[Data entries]
--------------------------------

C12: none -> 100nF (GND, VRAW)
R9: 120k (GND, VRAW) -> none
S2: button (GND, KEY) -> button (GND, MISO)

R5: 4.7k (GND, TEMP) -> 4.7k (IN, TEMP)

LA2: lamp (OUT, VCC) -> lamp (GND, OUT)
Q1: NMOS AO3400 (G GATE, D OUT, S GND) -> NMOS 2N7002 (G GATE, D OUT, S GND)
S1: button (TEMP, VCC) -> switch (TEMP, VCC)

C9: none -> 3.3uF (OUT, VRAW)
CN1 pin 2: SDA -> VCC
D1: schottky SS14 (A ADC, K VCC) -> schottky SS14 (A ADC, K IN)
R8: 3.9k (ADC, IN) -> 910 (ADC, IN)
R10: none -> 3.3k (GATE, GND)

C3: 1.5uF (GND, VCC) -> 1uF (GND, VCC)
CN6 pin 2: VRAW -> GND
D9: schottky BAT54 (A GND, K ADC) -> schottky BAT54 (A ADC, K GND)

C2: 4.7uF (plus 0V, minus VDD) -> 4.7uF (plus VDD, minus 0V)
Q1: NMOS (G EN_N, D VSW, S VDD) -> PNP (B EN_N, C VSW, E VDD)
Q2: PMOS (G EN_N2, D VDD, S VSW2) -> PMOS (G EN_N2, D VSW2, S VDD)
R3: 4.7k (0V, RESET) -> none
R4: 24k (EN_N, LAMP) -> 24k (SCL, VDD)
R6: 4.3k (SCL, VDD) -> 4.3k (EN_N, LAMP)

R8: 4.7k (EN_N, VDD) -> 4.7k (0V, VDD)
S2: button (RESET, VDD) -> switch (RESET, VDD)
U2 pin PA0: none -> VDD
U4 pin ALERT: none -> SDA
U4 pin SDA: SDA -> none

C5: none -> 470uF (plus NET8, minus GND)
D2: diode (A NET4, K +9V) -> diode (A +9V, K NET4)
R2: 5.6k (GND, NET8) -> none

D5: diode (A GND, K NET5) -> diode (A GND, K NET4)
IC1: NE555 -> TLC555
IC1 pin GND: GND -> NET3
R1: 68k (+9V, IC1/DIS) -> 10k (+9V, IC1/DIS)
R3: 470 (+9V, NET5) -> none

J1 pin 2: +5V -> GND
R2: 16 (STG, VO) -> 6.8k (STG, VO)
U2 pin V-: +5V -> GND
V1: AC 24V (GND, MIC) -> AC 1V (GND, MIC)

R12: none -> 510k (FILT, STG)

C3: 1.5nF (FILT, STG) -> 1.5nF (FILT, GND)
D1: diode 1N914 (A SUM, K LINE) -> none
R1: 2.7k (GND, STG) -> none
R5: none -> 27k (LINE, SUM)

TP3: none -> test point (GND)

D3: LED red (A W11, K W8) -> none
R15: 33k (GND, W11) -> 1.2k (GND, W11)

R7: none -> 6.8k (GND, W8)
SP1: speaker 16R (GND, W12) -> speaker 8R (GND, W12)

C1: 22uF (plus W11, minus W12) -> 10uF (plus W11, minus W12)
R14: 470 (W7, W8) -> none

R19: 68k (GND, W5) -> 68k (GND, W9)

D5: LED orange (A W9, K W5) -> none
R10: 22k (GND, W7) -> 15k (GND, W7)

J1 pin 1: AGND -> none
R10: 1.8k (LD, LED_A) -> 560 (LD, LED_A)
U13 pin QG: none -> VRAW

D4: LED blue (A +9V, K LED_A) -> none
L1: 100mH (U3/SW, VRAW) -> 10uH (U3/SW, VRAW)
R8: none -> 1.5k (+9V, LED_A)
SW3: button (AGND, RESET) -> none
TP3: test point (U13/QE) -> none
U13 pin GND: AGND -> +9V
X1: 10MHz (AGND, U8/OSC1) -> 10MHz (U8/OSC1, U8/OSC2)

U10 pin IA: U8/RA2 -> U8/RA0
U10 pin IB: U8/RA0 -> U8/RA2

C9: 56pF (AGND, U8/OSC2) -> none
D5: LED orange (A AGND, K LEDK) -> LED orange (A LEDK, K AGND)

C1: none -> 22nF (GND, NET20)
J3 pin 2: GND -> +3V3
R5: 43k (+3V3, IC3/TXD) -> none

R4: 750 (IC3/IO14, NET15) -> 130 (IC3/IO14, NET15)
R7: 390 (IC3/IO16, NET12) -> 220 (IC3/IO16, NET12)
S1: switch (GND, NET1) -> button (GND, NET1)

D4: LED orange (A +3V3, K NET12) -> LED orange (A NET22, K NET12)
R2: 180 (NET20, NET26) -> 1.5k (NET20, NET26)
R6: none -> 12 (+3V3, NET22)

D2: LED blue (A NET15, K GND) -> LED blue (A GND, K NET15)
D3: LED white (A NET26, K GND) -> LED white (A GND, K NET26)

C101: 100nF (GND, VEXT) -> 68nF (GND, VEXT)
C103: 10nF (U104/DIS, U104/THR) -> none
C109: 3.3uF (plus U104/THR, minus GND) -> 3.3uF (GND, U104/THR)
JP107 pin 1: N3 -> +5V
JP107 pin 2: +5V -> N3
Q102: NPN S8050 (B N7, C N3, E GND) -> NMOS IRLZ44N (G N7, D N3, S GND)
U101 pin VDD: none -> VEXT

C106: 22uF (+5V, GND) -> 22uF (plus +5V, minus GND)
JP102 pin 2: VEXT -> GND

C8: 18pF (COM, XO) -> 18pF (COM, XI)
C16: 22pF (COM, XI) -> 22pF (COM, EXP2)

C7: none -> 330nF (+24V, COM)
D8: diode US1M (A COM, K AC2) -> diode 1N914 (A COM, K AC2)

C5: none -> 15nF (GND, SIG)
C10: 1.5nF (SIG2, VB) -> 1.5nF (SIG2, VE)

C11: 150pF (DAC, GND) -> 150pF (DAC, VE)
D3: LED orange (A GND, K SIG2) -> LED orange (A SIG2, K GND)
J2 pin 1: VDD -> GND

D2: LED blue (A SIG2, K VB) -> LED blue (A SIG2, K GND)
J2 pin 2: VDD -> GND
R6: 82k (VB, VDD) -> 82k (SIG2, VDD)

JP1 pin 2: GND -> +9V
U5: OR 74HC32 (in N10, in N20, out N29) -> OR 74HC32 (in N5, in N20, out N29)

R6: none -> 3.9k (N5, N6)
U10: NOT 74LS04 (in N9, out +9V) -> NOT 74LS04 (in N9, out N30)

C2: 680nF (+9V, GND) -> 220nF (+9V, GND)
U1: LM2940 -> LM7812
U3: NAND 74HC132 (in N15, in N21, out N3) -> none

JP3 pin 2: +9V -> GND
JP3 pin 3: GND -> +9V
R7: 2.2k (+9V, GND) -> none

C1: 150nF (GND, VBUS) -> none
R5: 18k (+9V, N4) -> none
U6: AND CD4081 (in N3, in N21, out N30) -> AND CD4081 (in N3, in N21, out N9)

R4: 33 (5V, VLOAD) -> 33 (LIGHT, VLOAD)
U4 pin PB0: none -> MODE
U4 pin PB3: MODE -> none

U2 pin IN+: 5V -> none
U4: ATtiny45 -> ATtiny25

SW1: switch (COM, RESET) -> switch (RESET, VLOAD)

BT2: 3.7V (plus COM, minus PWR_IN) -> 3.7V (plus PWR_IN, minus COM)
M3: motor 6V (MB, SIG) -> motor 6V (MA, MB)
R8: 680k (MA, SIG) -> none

--------------------------------

[Task item]
Lines that include the word "VEXT" are to be extracted from the data above.

[Task answer]
C101: 100nF (GND, VEXT) -> 68nF (GND, VEXT)
U101 pin VDD: none -> VEXT
JP102 pin 2: VEXT -> GND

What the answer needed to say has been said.